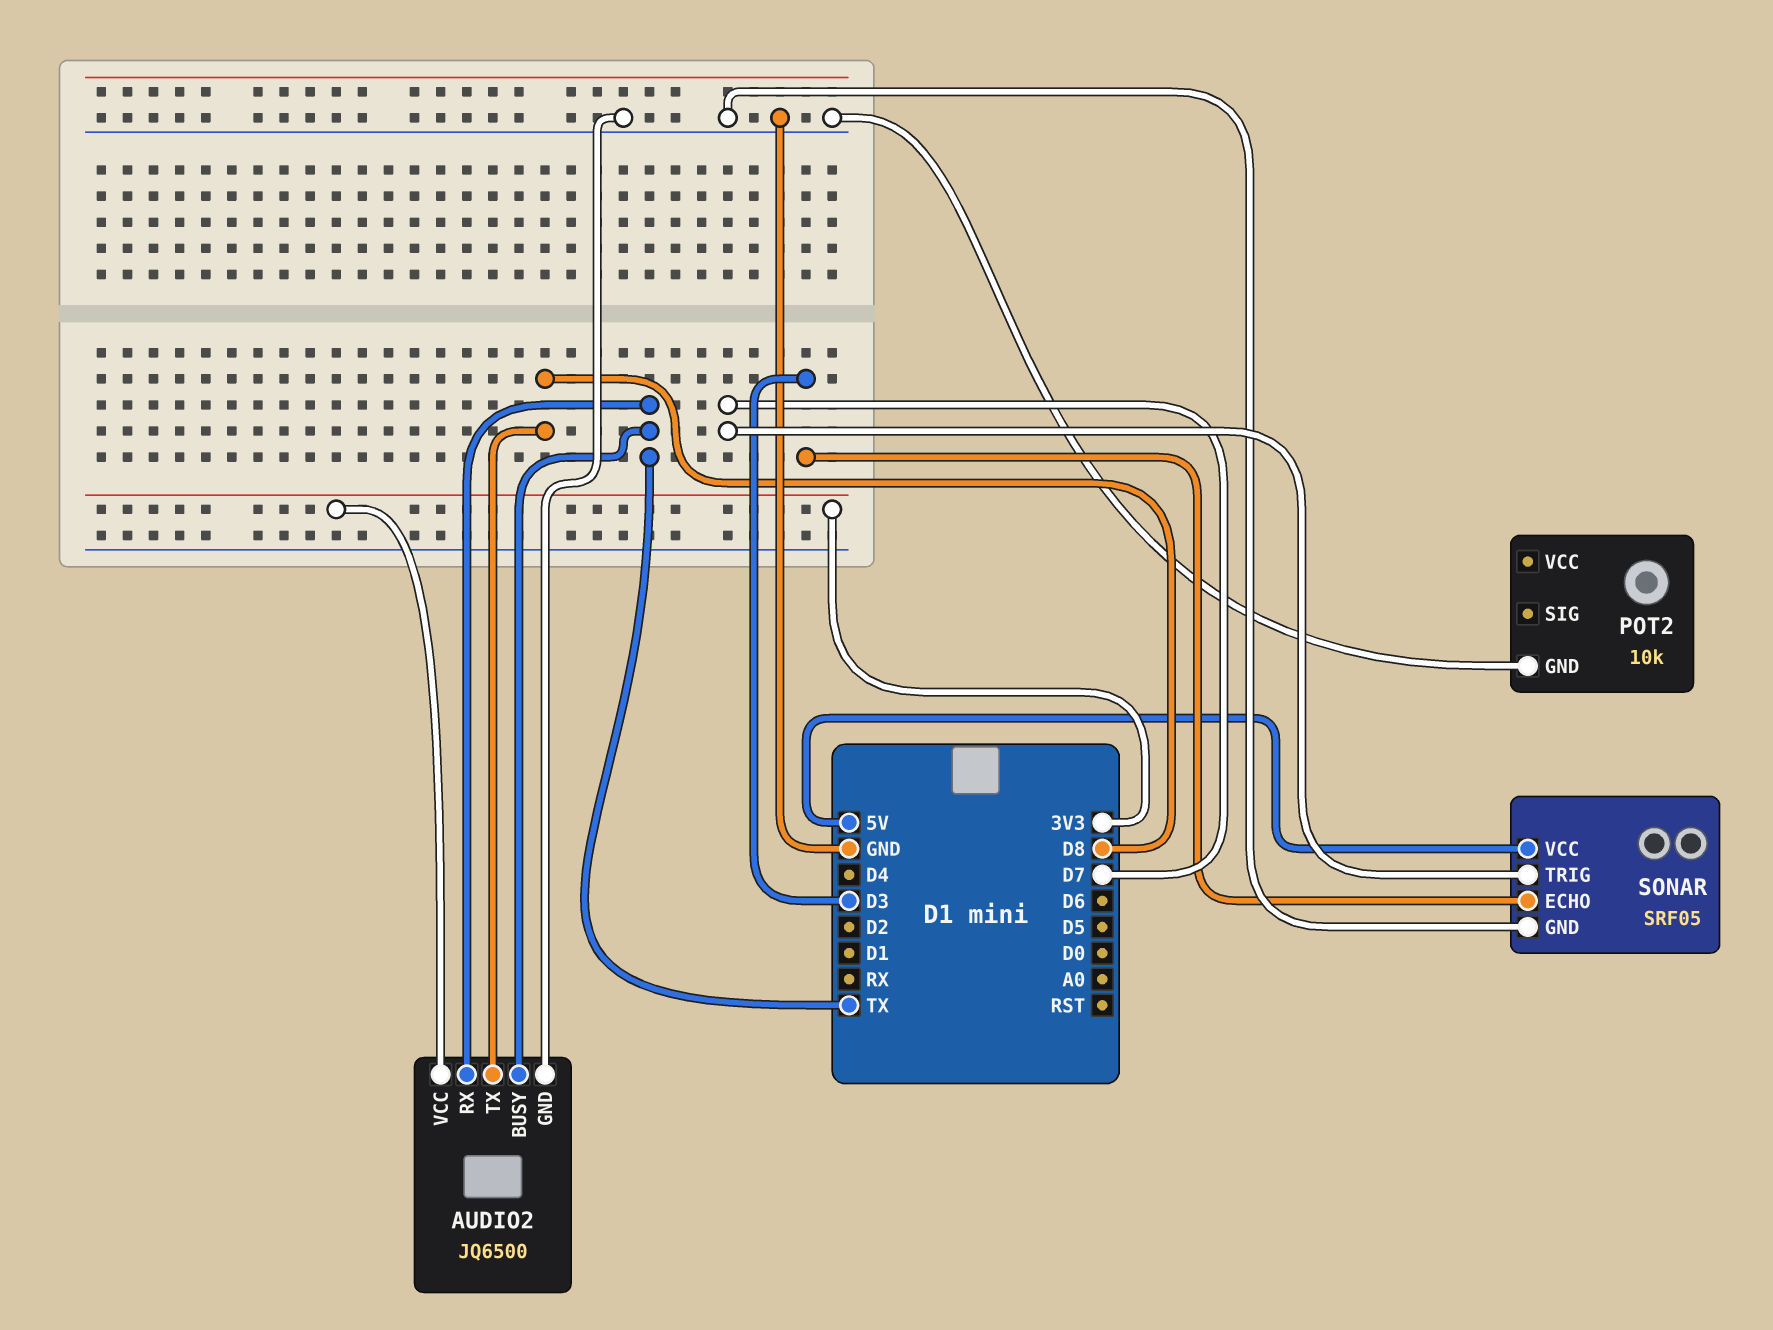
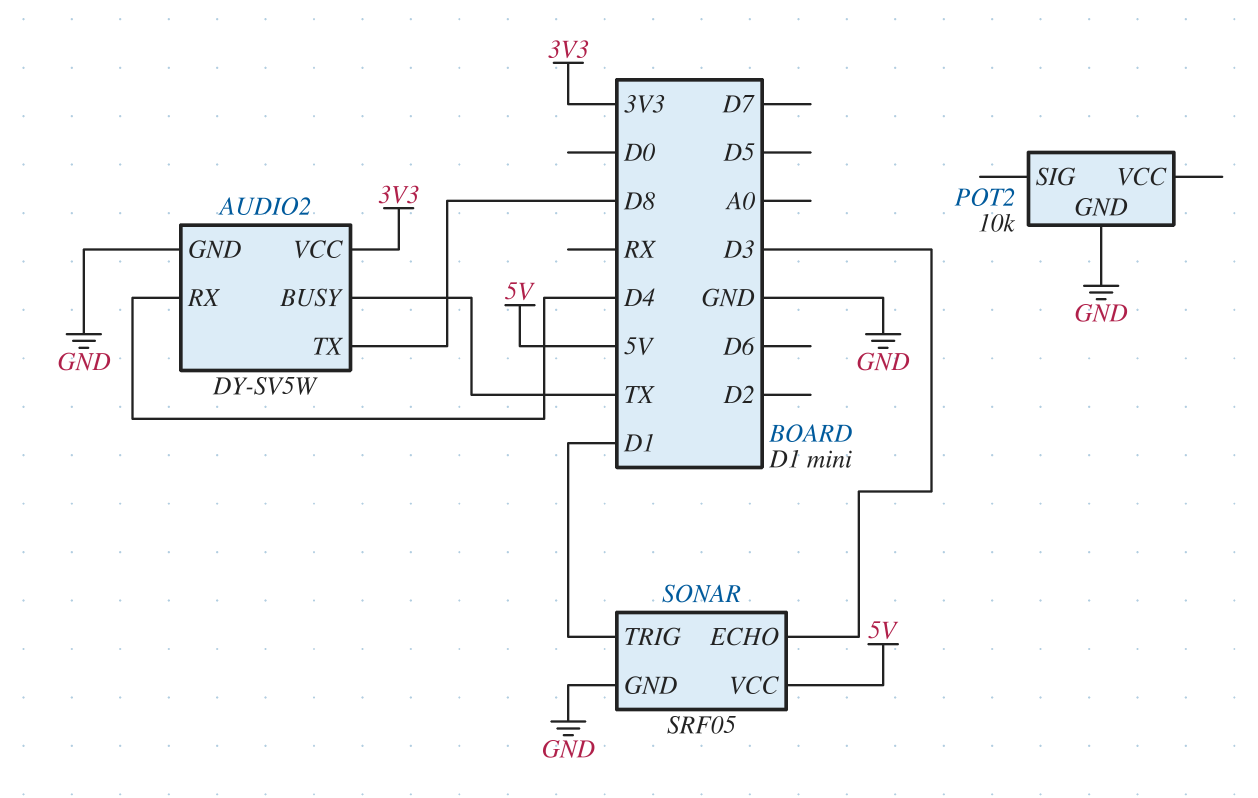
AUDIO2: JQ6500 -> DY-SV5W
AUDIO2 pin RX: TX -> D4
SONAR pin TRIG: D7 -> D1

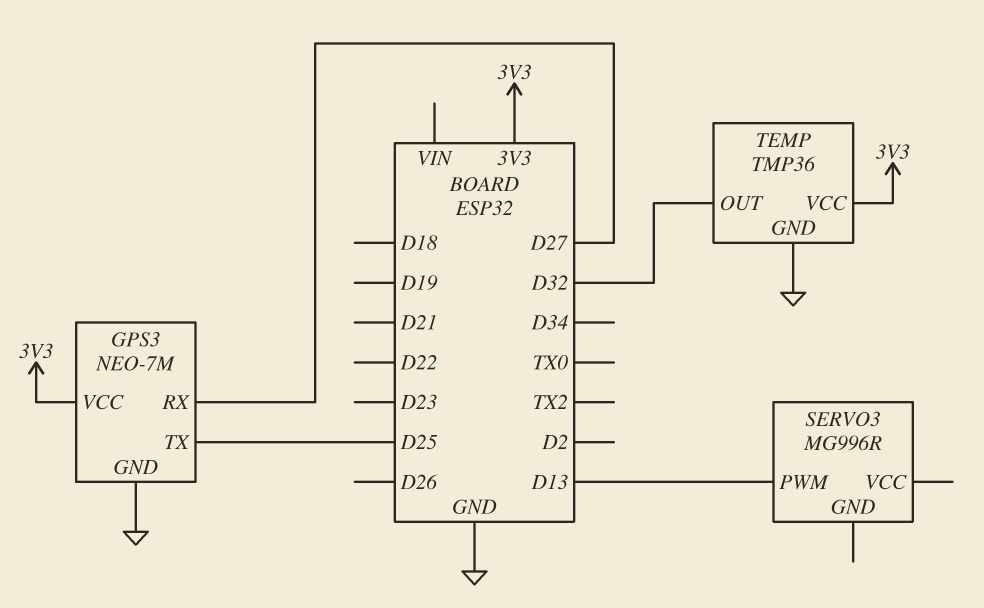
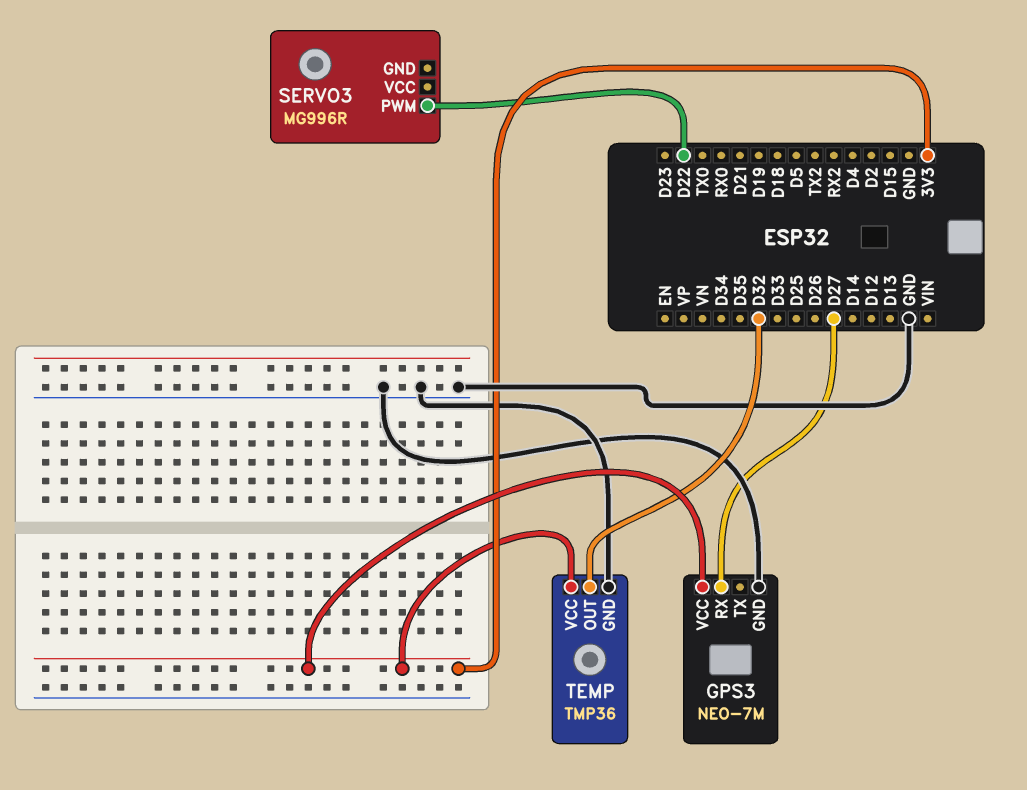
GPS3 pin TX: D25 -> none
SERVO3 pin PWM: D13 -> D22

━━━━

• _WHAT IS EXPECTED_
The lines to restate word for word run from the line that contains "AUDIO2 pin RX: TX -> D4" through the end of the entries above, both ends included. Leave out all pictures and write nothing else.

• _EXERCISE OUTPUT_
AUDIO2 pin RX: TX -> D4
SONAR pin TRIG: D7 -> D1

GPS3 pin TX: D25 -> none
SERVO3 pin PWM: D13 -> D22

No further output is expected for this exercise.